RECORD SET
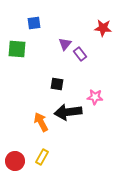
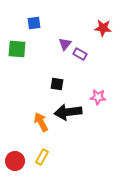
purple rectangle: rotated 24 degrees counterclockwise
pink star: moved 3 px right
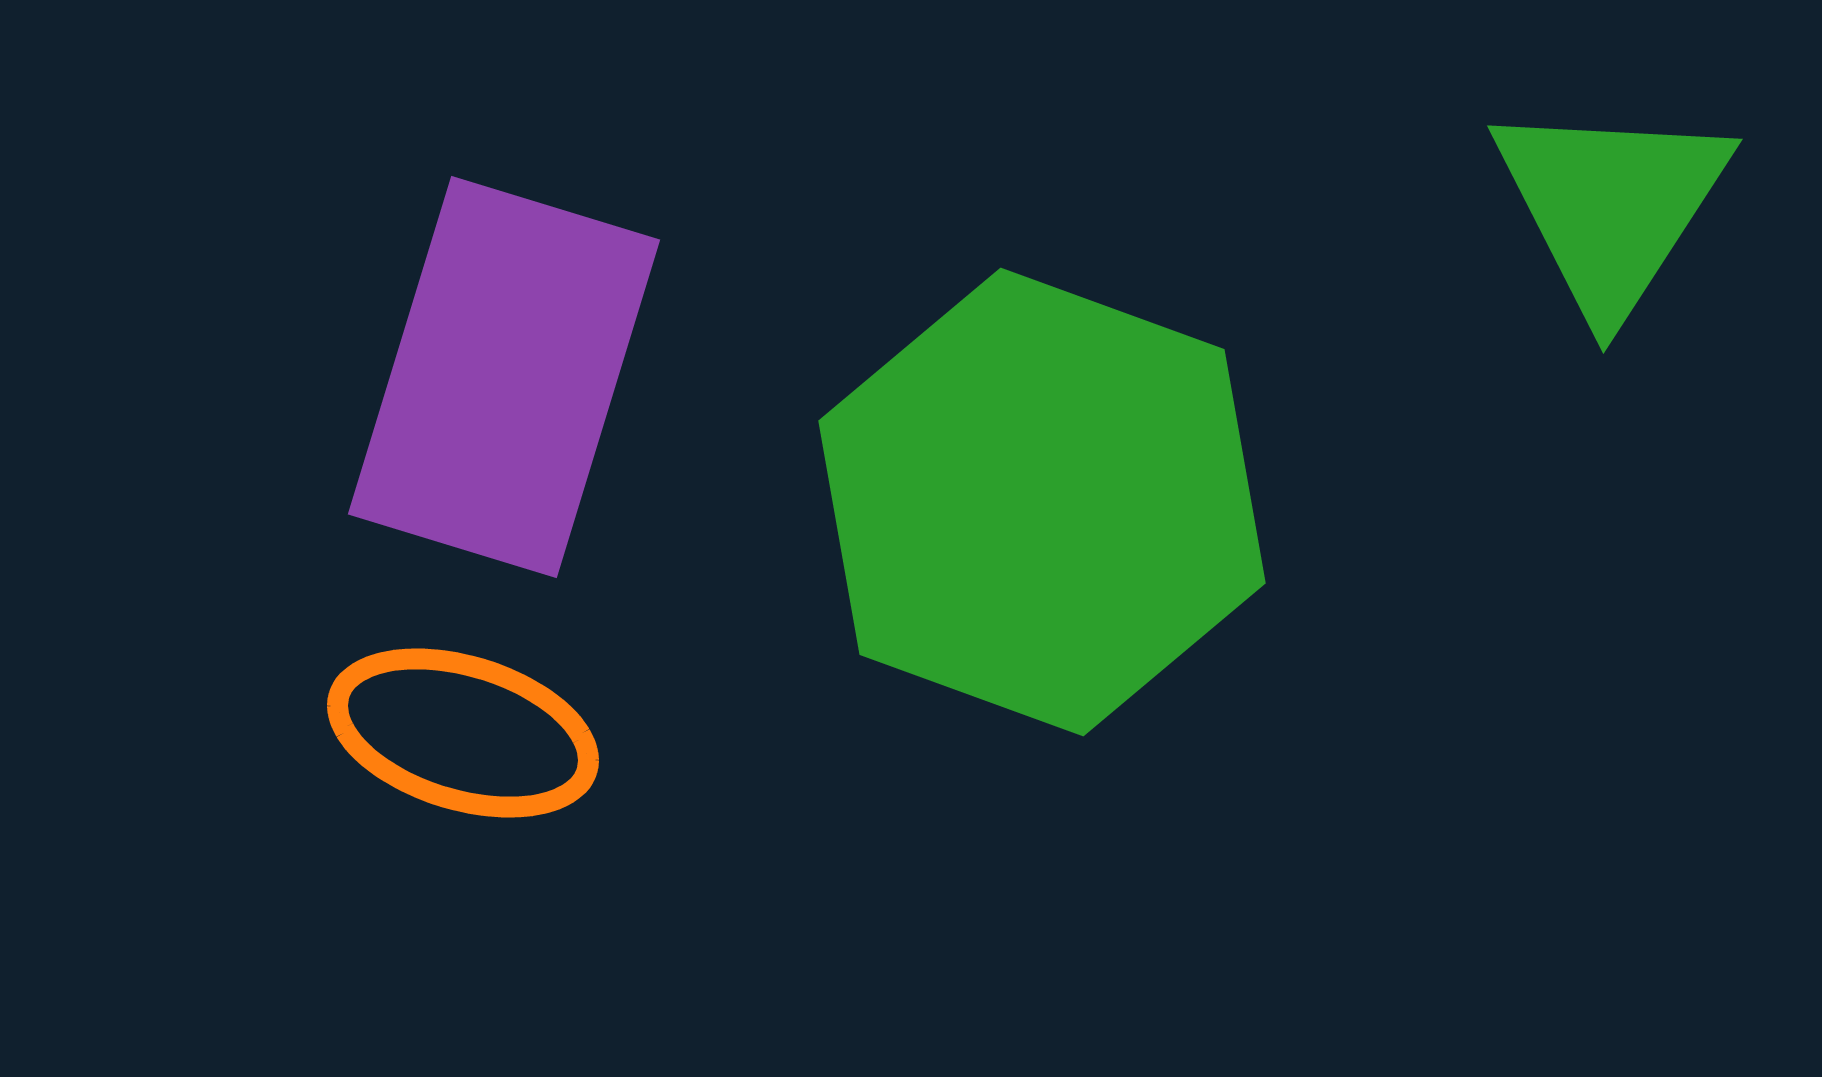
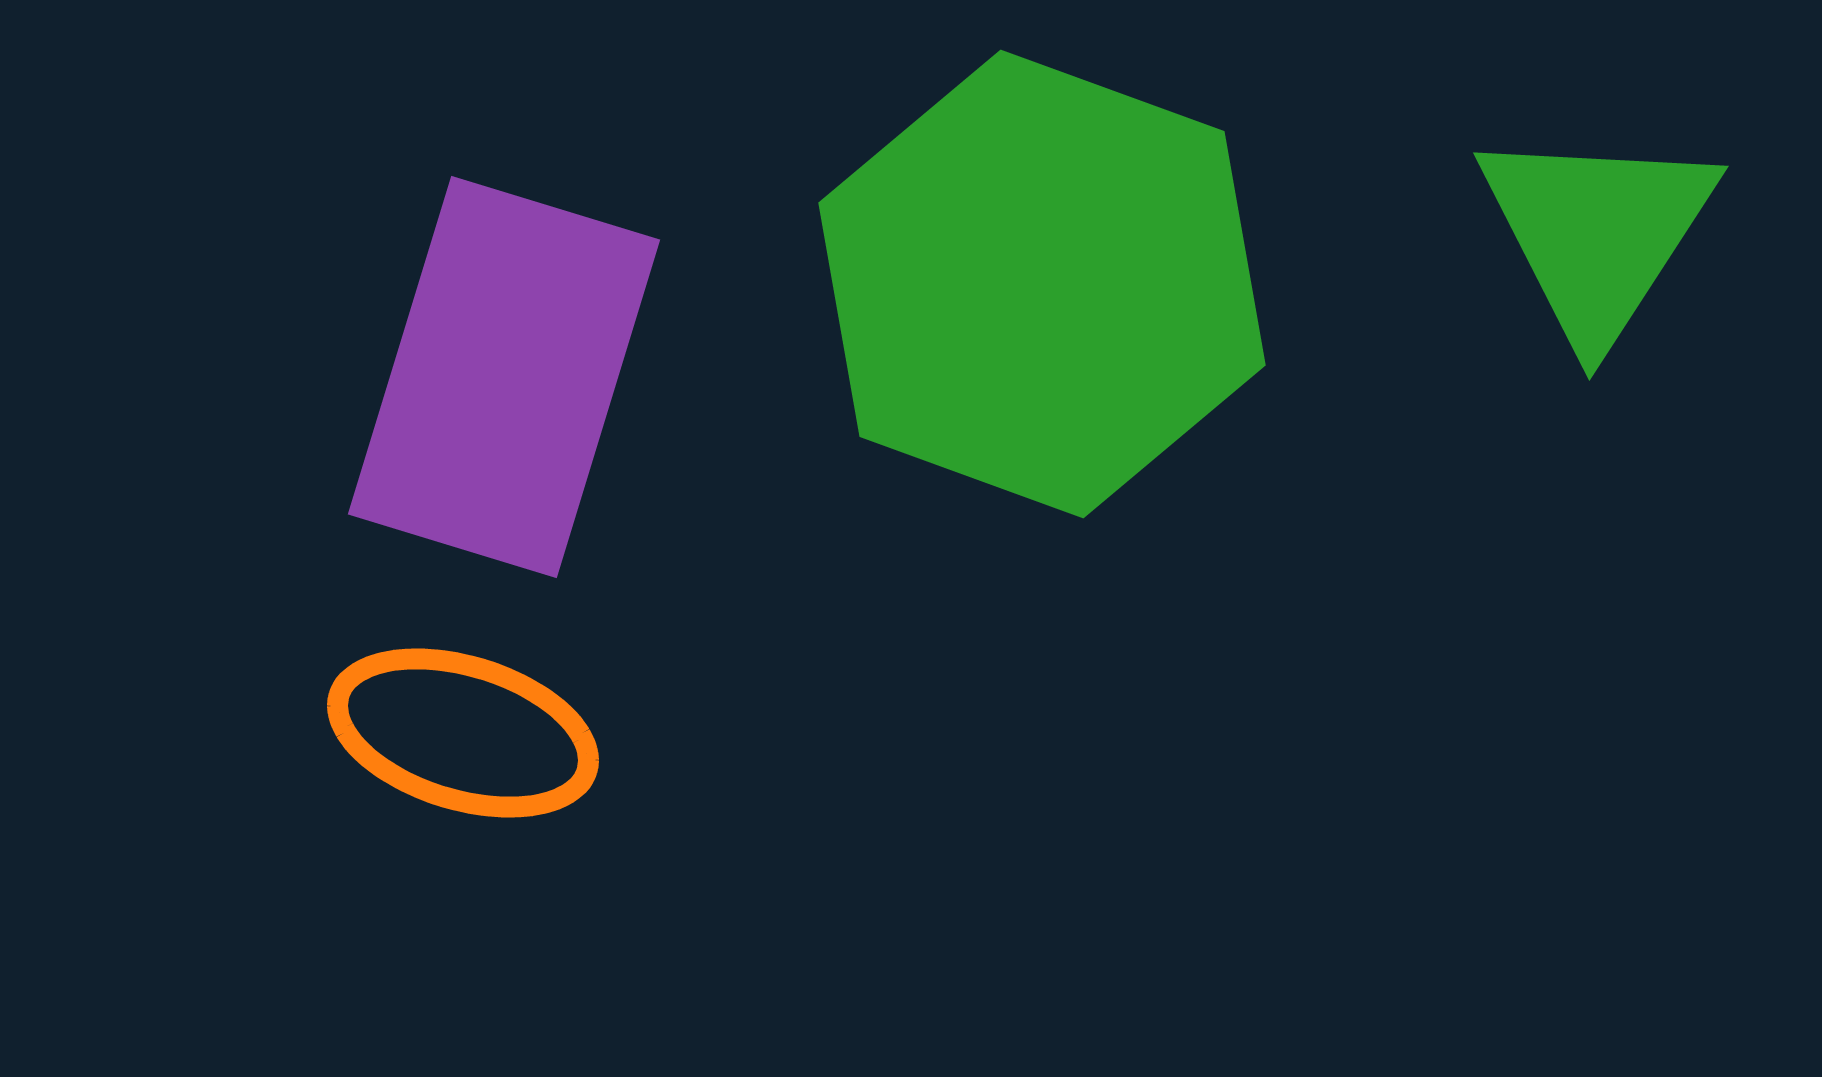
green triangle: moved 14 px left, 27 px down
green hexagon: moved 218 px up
==
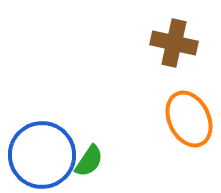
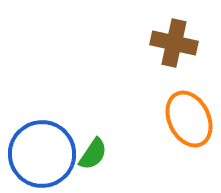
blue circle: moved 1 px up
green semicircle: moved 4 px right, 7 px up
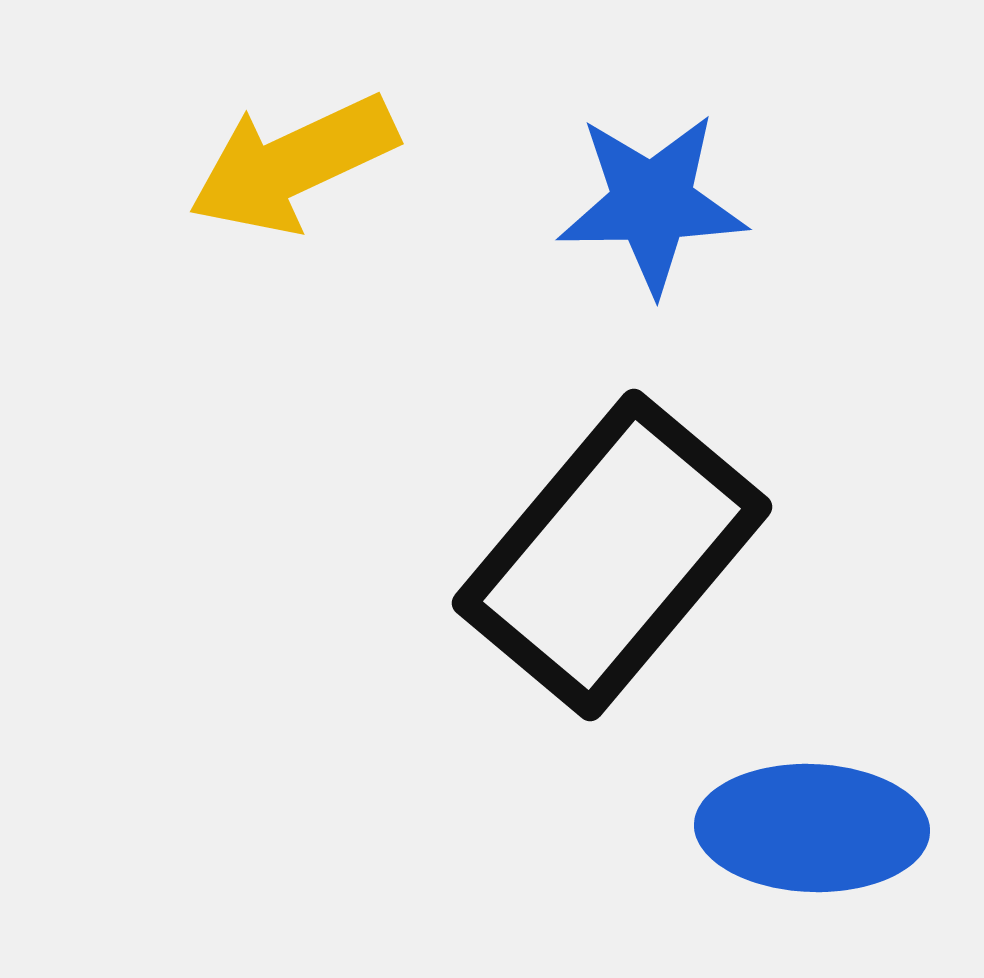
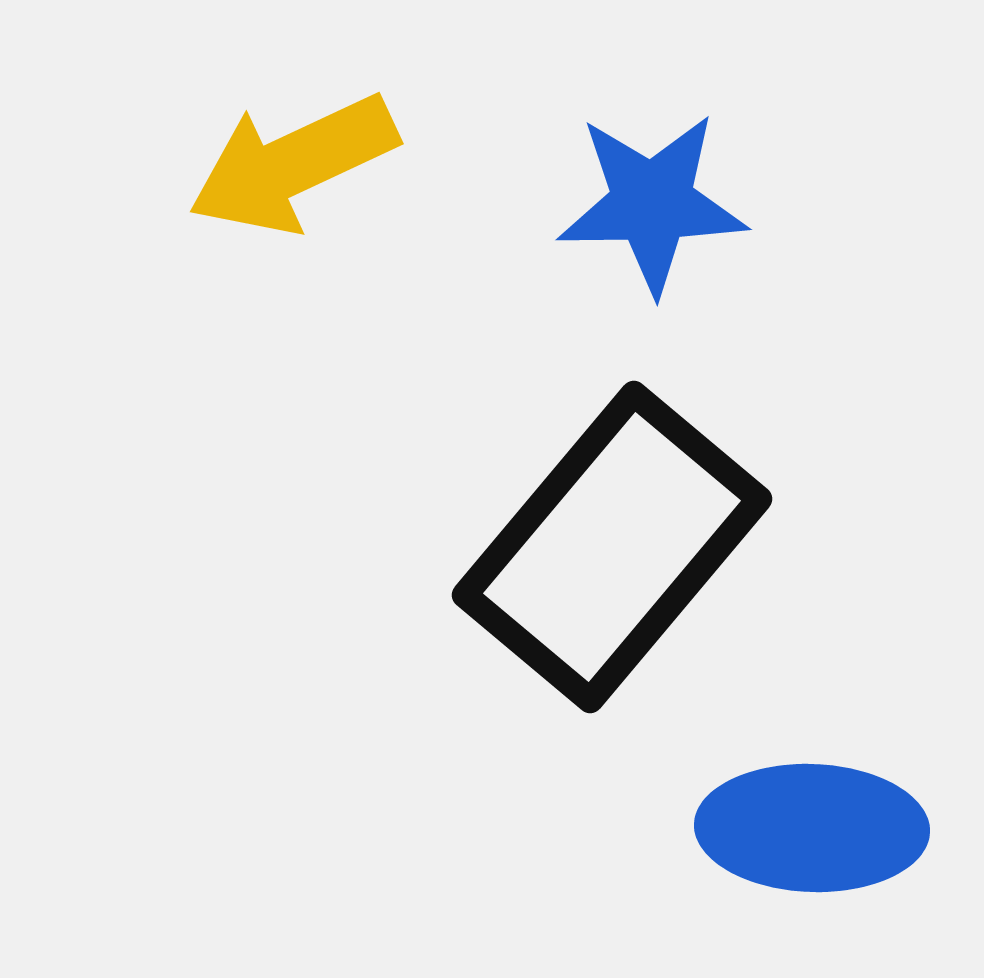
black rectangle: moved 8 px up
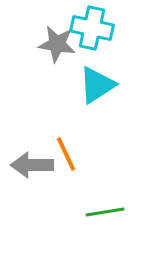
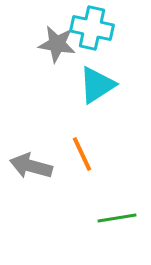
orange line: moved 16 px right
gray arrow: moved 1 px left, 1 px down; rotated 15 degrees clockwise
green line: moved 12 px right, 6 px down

ACTIVITY
Pictures excluded, reproduce only the part above that opens with the line holding "pink star: moved 3 px right" and closes with the line holding "green hexagon: moved 218 px up", exactly as written.

WRITTEN ANSWER
pink star: moved 3 px right
green triangle: moved 14 px left, 27 px down
green hexagon: moved 218 px up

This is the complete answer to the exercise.